* **DATASET EXCERPT**:
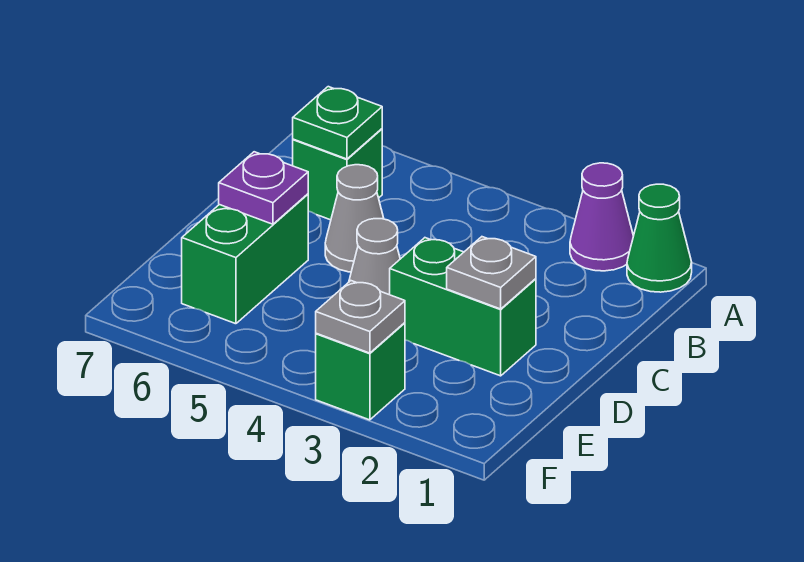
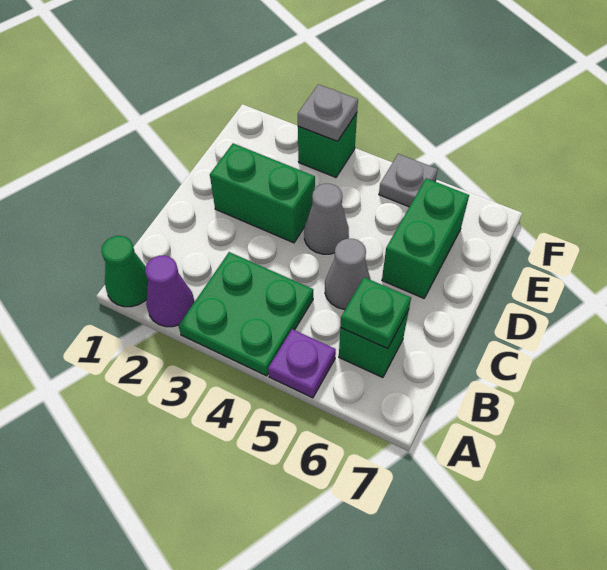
none -> green plate A3:B4 level 1
grey plate D2 level 2 -> grey plate F5 level 1
purple plate D6 level 2 -> purple plate A5 level 1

* **WORK TO BE COMPLETED**:
Write out the material above precisely, leaving each picture behind.

* **ANSWER FOR THE TASK**:
none -> green plate A3:B4 level 1
grey plate D2 level 2 -> grey plate F5 level 1
purple plate D6 level 2 -> purple plate A5 level 1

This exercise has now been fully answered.